### TASK TO COMPLETE
Below, find the line containing "none -> green 1x2 slope [408,195,499,258]" and the line containing "none -> brown 1x1 brick [316,190,378,268]"; reproduce exactly those two and every line between them, omitting pictures.

### PROVIDED MATERIAL
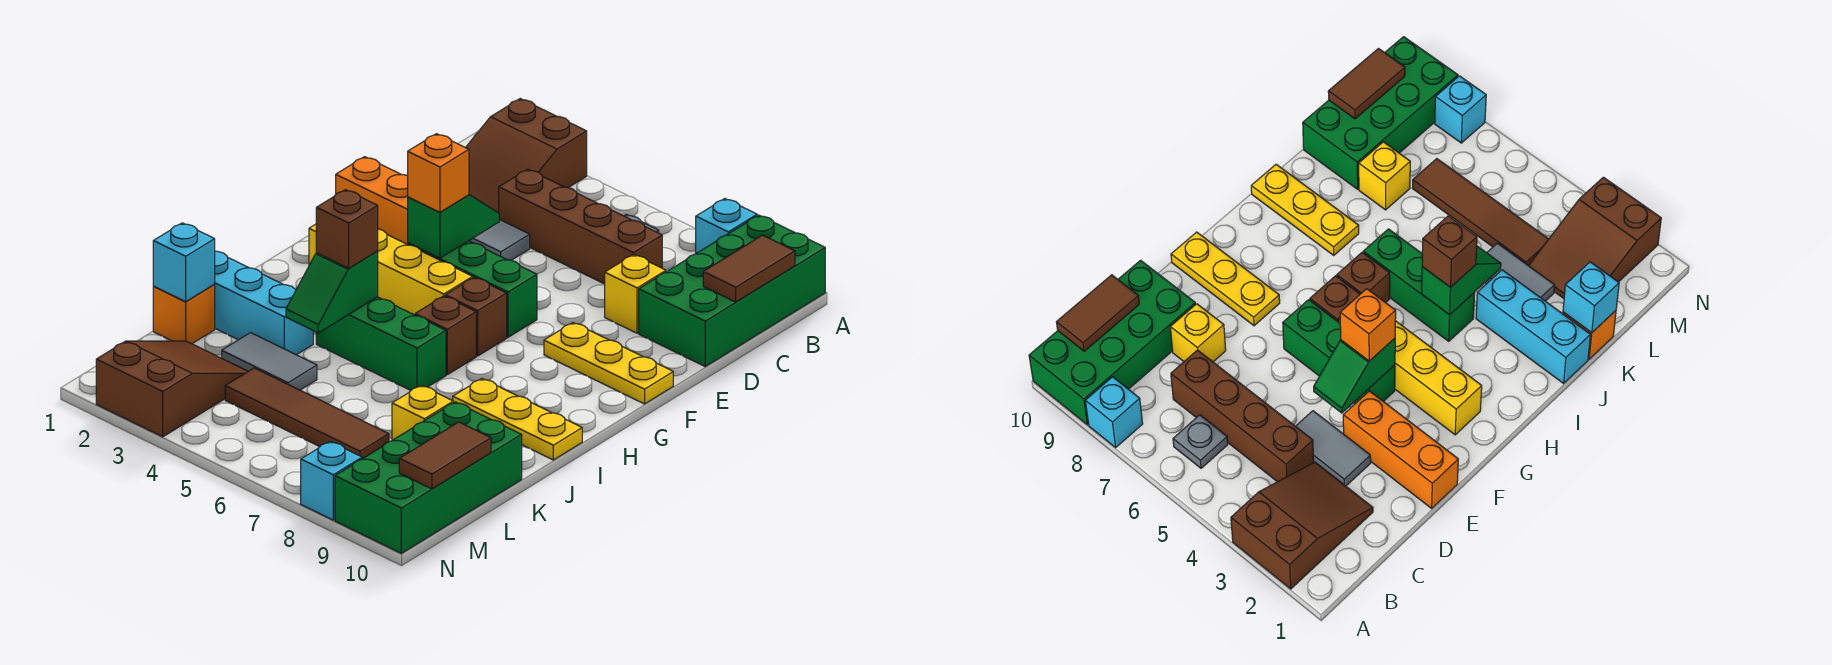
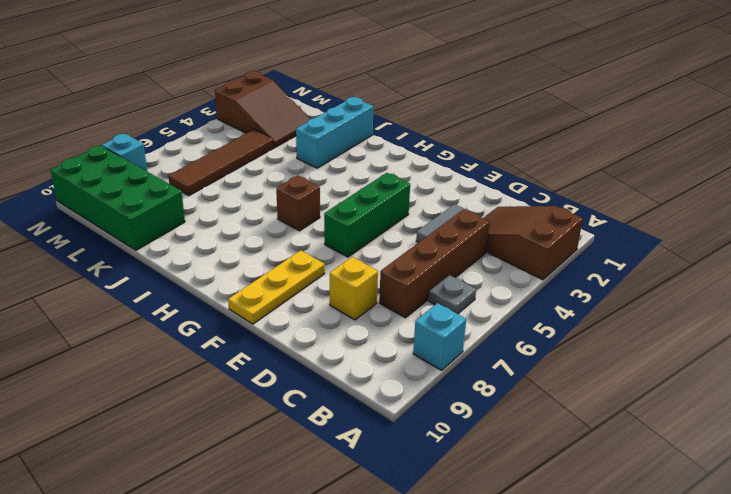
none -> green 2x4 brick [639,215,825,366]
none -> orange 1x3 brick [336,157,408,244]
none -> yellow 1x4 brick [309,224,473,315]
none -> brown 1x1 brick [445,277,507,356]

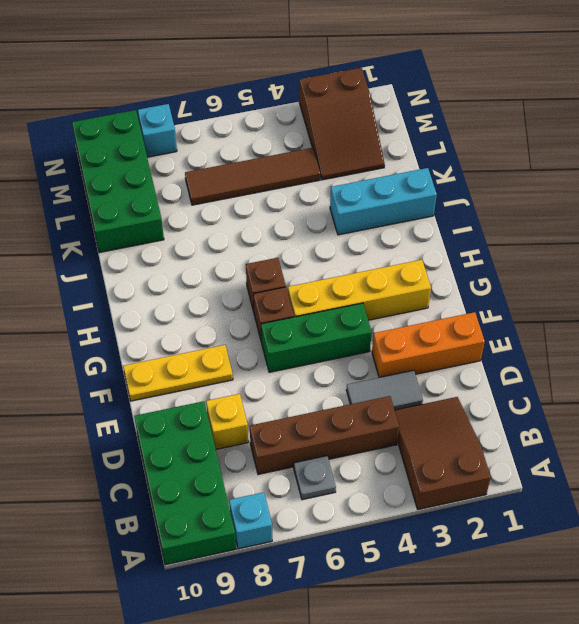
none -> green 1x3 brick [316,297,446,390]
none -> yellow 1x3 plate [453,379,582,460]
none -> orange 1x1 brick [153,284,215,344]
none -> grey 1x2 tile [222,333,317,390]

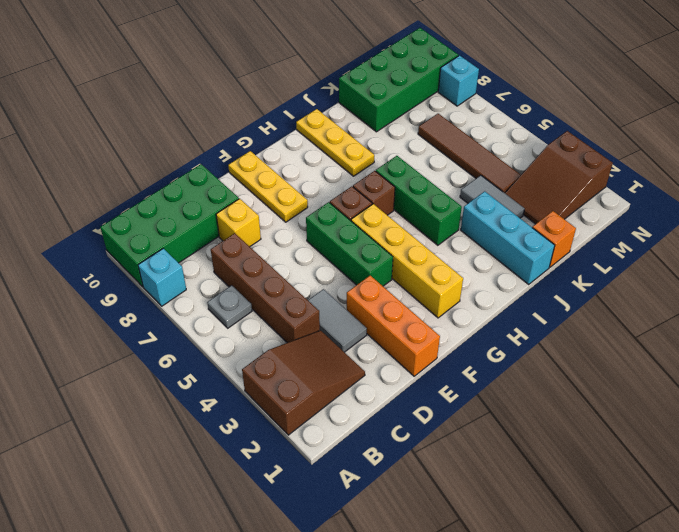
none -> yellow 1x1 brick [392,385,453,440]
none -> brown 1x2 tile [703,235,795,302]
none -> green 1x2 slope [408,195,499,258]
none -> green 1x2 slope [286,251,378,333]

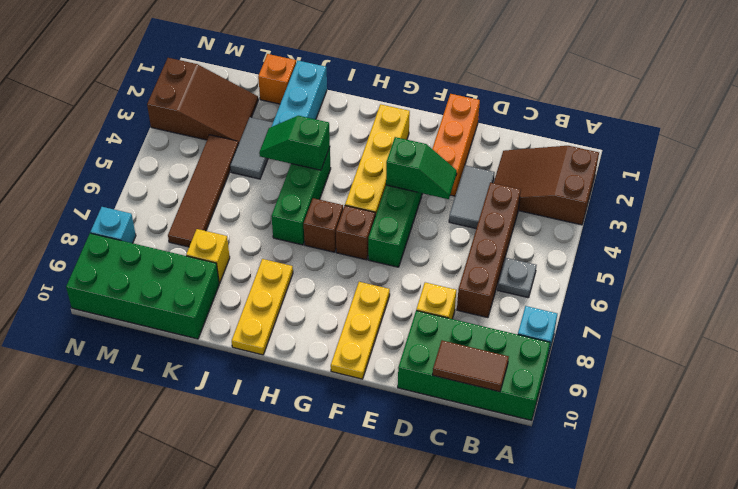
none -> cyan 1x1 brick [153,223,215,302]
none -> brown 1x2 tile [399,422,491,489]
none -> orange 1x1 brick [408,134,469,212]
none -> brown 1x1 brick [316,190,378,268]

==

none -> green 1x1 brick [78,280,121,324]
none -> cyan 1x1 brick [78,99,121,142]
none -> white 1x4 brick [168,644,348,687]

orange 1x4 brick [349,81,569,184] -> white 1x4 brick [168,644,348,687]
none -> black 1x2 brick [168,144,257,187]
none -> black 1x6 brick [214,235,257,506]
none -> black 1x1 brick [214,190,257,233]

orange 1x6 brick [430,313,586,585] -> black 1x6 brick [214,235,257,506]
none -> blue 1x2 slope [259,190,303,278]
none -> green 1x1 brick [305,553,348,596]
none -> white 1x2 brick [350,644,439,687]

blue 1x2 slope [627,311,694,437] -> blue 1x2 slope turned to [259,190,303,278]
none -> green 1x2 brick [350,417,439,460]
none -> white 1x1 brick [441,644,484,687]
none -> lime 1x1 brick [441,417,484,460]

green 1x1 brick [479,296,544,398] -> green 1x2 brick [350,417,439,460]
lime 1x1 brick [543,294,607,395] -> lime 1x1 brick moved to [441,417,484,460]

### OUTPUT OF THE TASK
none -> green 1x2 slope [408,195,499,258]
none -> green 1x2 slope [286,251,378,333]

none -> cyan 1x1 brick [153,223,215,302]
none -> brown 1x2 tile [399,422,491,489]
none -> orange 1x1 brick [408,134,469,212]
none -> brown 1x1 brick [316,190,378,268]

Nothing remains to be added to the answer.